→ **WHAT IS BEING ASKED**
In the copy, include no pictures. Reproduce the rest of the entries exactly.

[Items listed in a dataset]
--------------------------------

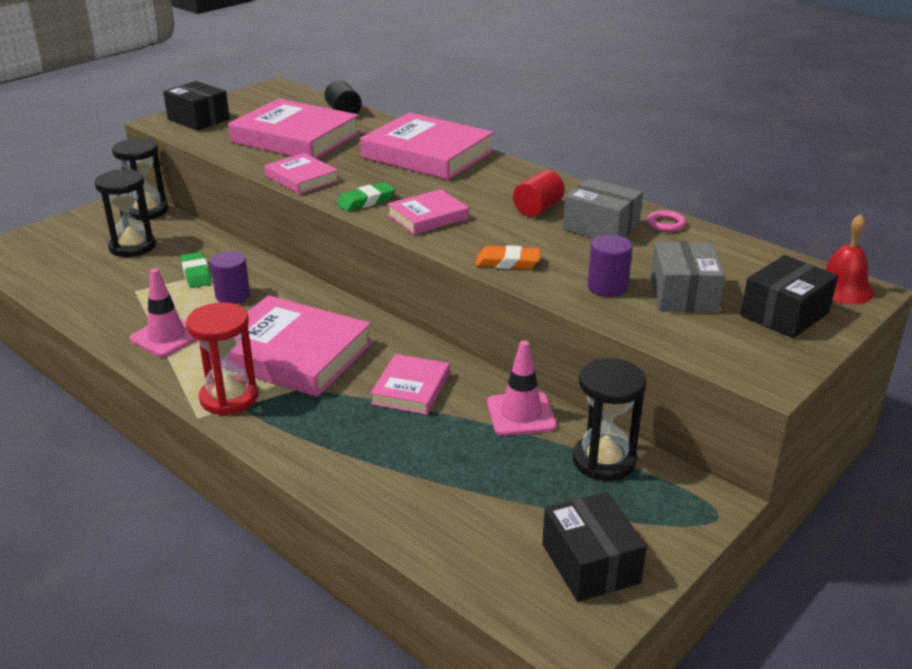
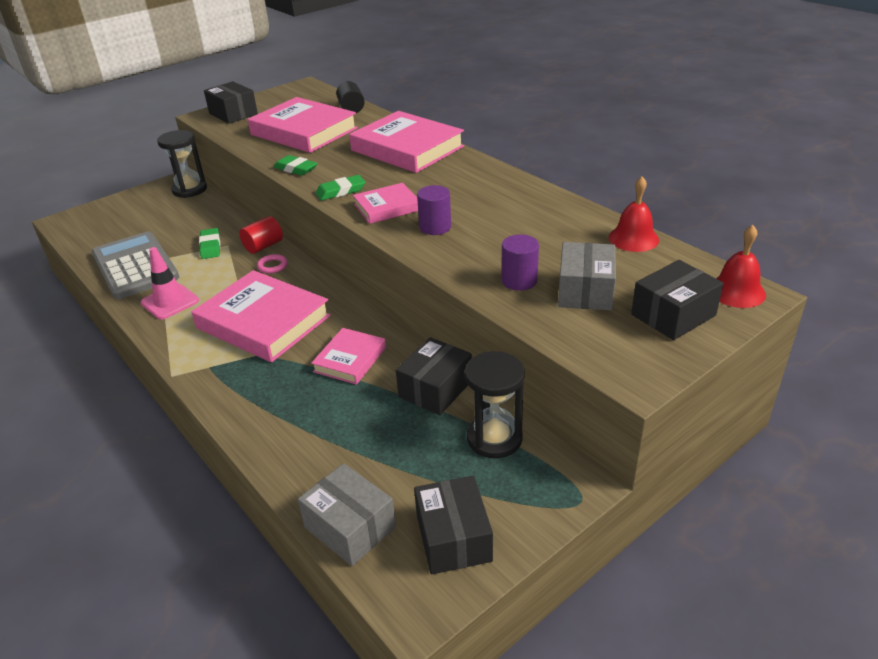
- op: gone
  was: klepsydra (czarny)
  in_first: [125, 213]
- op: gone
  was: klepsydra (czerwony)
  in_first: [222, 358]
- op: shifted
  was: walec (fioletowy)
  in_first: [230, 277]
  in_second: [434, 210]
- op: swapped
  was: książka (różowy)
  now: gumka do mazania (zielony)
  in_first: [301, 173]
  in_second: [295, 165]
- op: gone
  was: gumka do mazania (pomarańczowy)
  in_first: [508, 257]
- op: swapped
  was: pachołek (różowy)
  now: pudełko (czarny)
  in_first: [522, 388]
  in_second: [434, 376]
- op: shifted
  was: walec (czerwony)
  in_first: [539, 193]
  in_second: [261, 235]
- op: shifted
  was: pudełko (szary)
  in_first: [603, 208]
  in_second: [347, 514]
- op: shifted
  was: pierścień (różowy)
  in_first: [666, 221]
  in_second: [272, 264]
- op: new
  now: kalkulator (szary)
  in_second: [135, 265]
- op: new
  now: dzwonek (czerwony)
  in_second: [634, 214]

--------------------------------

→ **SOLUTION TO THE PROBLEM**
- op: gone
  was: klepsydra (czarny)
  in_first: [125, 213]
- op: gone
  was: klepsydra (czerwony)
  in_first: [222, 358]
- op: shifted
  was: walec (fioletowy)
  in_first: [230, 277]
  in_second: [434, 210]
- op: swapped
  was: książka (różowy)
  now: gumka do mazania (zielony)
  in_first: [301, 173]
  in_second: [295, 165]
- op: gone
  was: gumka do mazania (pomarańczowy)
  in_first: [508, 257]
- op: swapped
  was: pachołek (różowy)
  now: pudełko (czarny)
  in_first: [522, 388]
  in_second: [434, 376]
- op: shifted
  was: walec (czerwony)
  in_first: [539, 193]
  in_second: [261, 235]
- op: shifted
  was: pudełko (szary)
  in_first: [603, 208]
  in_second: [347, 514]
- op: shifted
  was: pierścień (różowy)
  in_first: [666, 221]
  in_second: [272, 264]
- op: new
  now: kalkulator (szary)
  in_second: [135, 265]
- op: new
  now: dzwonek (czerwony)
  in_second: [634, 214]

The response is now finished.